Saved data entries
● ● ● ●

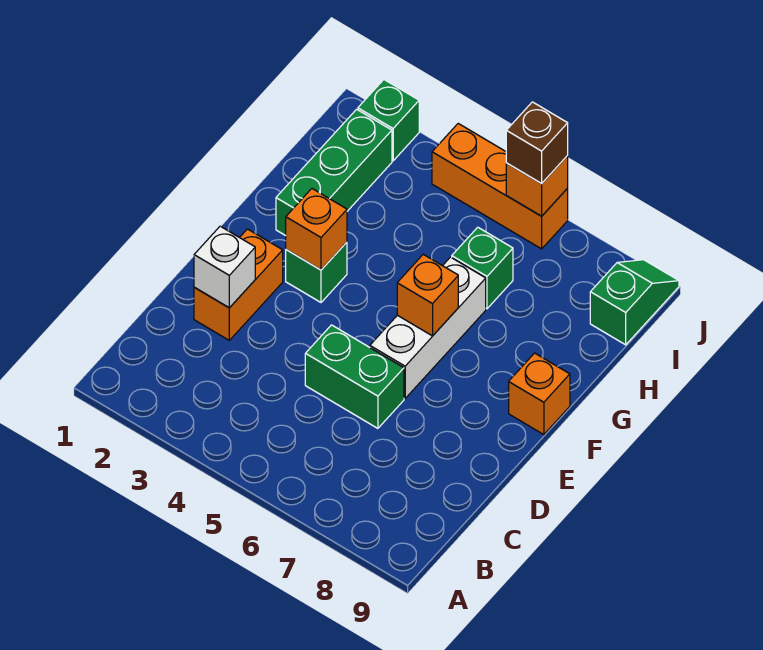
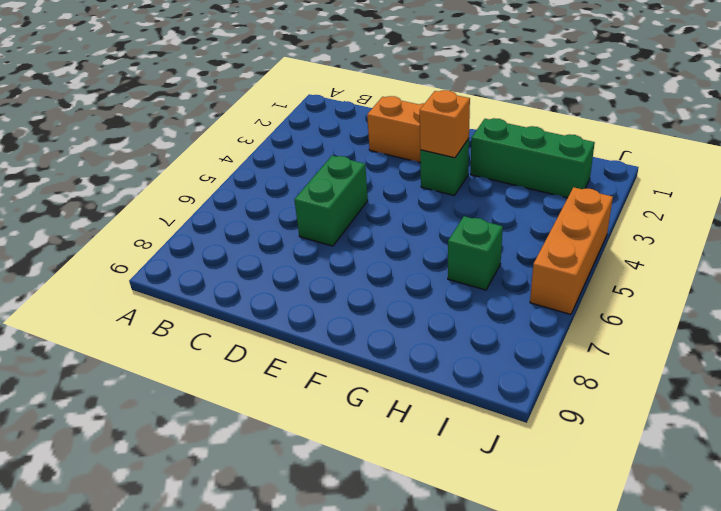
none -> white brick E6:G6 level 1
none -> orange brick F9 level 1
none -> green slope I9:J9 level 1 top I

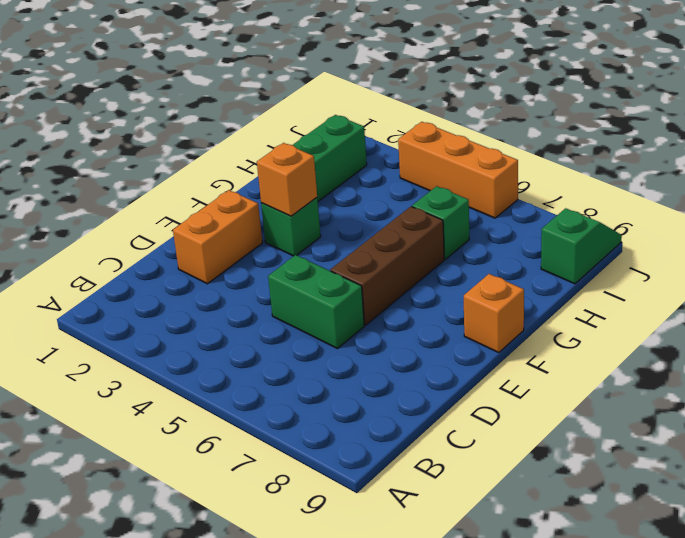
brown brick E6:G6 level 1 -> white brick E6:G6 level 1
none -> green brick J2 level 1
none -> white brick D2 level 2
none -> orange brick F6 level 2

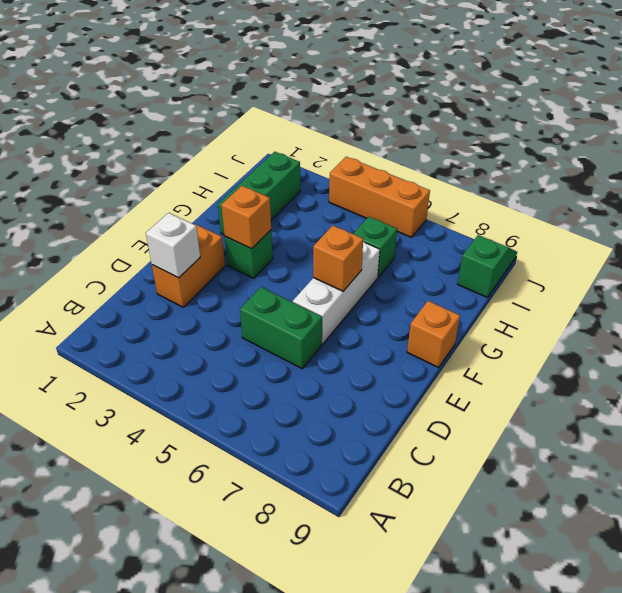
none -> green brick J2 level 1
none -> orange brick J6 level 2
none -> brown brick J6 level 3

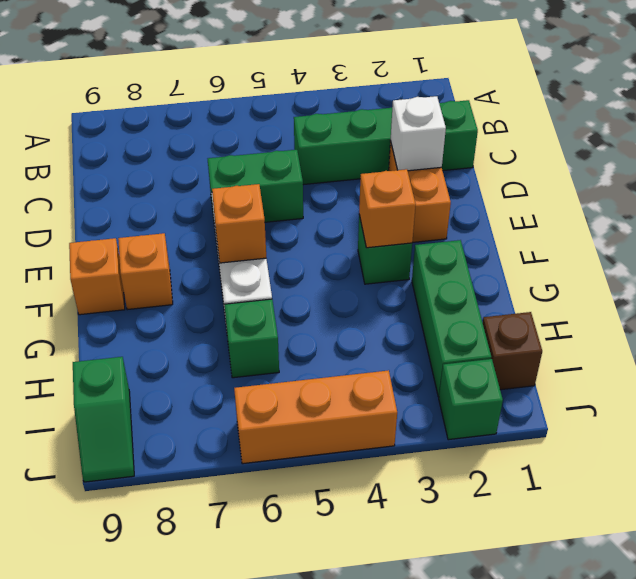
green brick C1:C4 level 1 -> none
orange brick F8 level 1 -> orange brick J6 level 2
brown brick I1 level 1 -> brown brick J6 level 3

● ● ● ●

Exercise details | Bring together every line in the entries that holds the string "none".

Response to this exercise |
none -> white brick E6:G6 level 1
none -> orange brick F9 level 1
none -> green slope I9:J9 level 1 top I
none -> green brick J2 level 1
none -> white brick D2 level 2
none -> orange brick F6 level 2
none -> green brick J2 level 1
none -> orange brick J6 level 2
none -> brown brick J6 level 3
green brick C1:C4 level 1 -> none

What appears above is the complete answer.